**WHAT IS NEEDED**
From the first line to the last, restate the material word for word, omitting pictures.

**DATA FOR THIS EXERCISE**
◆ ◆ ◆

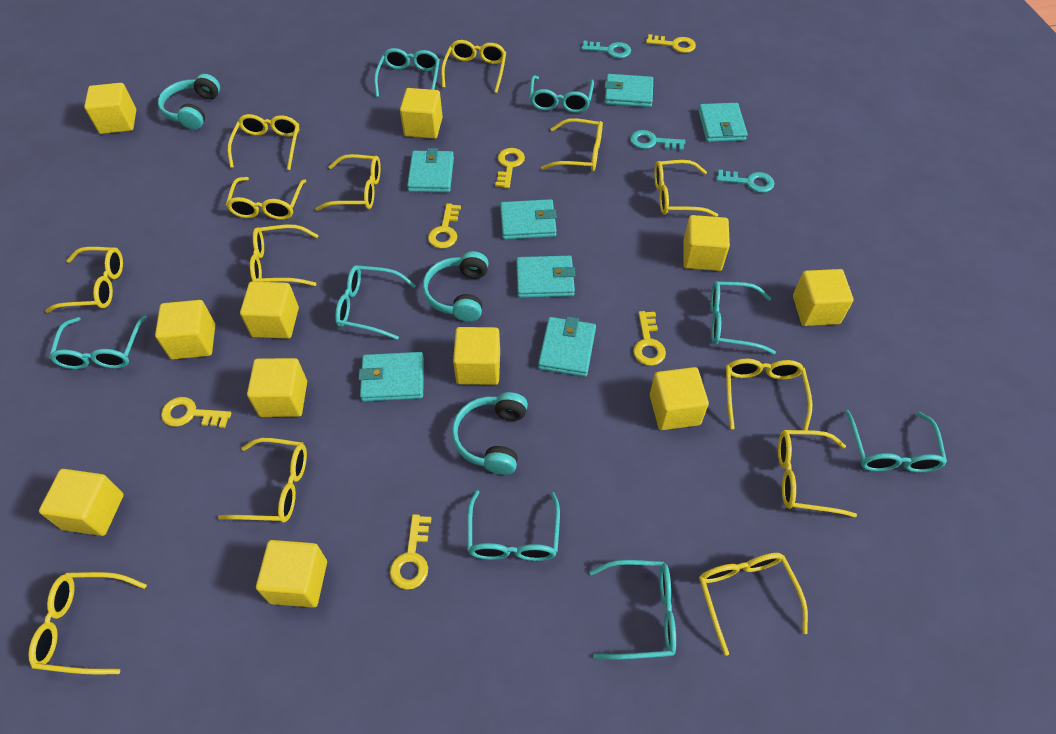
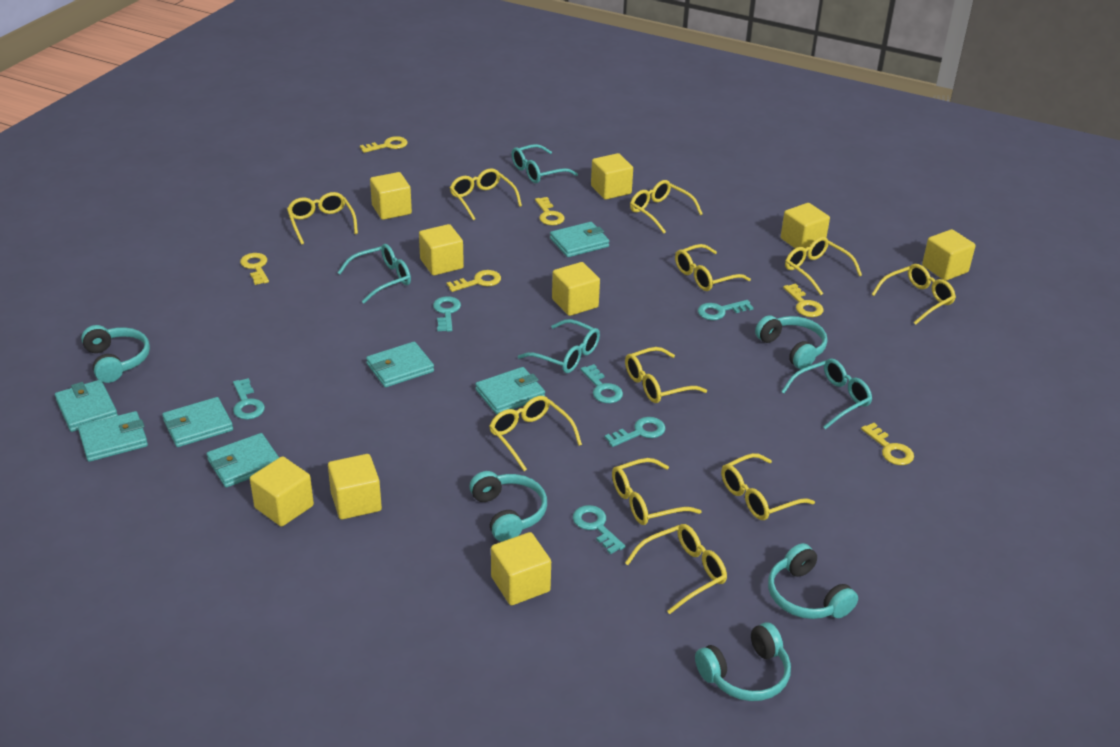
turquoise glasses: 8 -> 4
turquoise headphones: 3 -> 5
turquoise key: 3 -> 6
yellow cube: 11 -> 9
yellow glasses: 13 -> 11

◆ ◆ ◆

**FINISHED EXERCISE**
turquoise glasses: 8 -> 4
turquoise headphones: 3 -> 5
turquoise key: 3 -> 6
yellow cube: 11 -> 9
yellow glasses: 13 -> 11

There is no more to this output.